(Items from a data source)
— Begin —
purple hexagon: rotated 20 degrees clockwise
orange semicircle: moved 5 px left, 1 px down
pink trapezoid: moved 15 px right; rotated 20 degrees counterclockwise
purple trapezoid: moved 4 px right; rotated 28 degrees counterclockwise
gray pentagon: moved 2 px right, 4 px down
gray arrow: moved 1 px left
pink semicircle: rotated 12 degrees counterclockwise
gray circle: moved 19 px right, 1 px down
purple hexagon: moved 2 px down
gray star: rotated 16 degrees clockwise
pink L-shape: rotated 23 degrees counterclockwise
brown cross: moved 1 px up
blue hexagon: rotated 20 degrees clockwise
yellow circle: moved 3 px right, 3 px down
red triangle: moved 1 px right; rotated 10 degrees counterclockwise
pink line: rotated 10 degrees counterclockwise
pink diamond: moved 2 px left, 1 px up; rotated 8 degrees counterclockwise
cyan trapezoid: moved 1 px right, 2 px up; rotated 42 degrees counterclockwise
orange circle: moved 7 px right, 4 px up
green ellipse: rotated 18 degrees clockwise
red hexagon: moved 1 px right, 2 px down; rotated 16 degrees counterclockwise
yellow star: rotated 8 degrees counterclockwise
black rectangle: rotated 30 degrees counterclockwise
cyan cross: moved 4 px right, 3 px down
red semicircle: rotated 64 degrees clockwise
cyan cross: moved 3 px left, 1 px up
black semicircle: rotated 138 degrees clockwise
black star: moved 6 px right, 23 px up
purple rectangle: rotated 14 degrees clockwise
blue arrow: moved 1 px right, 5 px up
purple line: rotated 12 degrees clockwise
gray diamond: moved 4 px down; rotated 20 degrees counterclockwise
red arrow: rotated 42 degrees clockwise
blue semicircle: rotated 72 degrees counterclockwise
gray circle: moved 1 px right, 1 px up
— End —
__Objective__
Put every one of the rows above into a Markdown table with two columns, "No." for the row number and "Line" for the row's text. Leave out any blank lines.

__In response__
| No. | Line |
|---|---|
| 1 | purple hexagon: rotated 20 degrees clockwise |
| 2 | orange semicircle: moved 5 px left, 1 px down |
| 3 | pink trapezoid: moved 15 px right; rotated 20 degrees counterclockwise |
| 4 | purple trapezoid: moved 4 px right; rotated 28 degrees counterclockwise |
| 5 | gray pentagon: moved 2 px right, 4 px down |
| 6 | gray arrow: moved 1 px left |
| 7 | pink semicircle: rotated 12 degrees counterclockwise |
| 8 | gray circle: moved 19 px right, 1 px down |
| 9 | purple hexagon: moved 2 px down |
| 10 | gray star: rotated 16 degrees clockwise |
| 11 | pink L-shape: rotated 23 degrees counterclockwise |
| 12 | brown cross: moved 1 px up |
| 13 | blue hexagon: rotated 20 degrees clockwise |
| 14 | yellow circle: moved 3 px right, 3 px down |
| 15 | red triangle: moved 1 px right; rotated 10 degrees counterclockwise |
| 16 | pink line: rotated 10 degrees counterclockwise |
| 17 | pink diamond: moved 2 px left, 1 px up; rotated 8 degrees counterclockwise |
| 18 | cyan trapezoid: moved 1 px right, 2 px up; rotated 42 degrees counterclockwise |
| 19 | orange circle: moved 7 px right, 4 px up |
| 20 | green ellipse: rotated 18 degrees clockwise |
| 21 | red hexagon: moved 1 px right, 2 px down; rotated 16 degrees counterclockwise |
| 22 | yellow star: rotated 8 degrees counterclockwise |
| 23 | black rectangle: rotated 30 degrees counterclockwise |
| 24 | cyan cross: moved 4 px right, 3 px down |
| 25 | red semicircle: rotated 64 degrees clockwise |
| 26 | cyan cross: moved 3 px left, 1 px up |
| 27 | black semicircle: rotated 138 degrees clockwise |
| 28 | black star: moved 6 px right, 23 px up |
| 29 | purple rectangle: rotated 14 degrees clockwise |
| 30 | blue arrow: moved 1 px right, 5 px up |
| 31 | purple line: rotated 12 degrees clockwise |
| 32 | gray diamond: moved 4 px down; rotated 20 degrees counterclockwise |
| 33 | red arrow: rotated 42 degrees clockwise |
| 34 | blue semicircle: rotated 72 degrees counterclockwise |
| 35 | gray circle: moved 1 px right, 1 px up |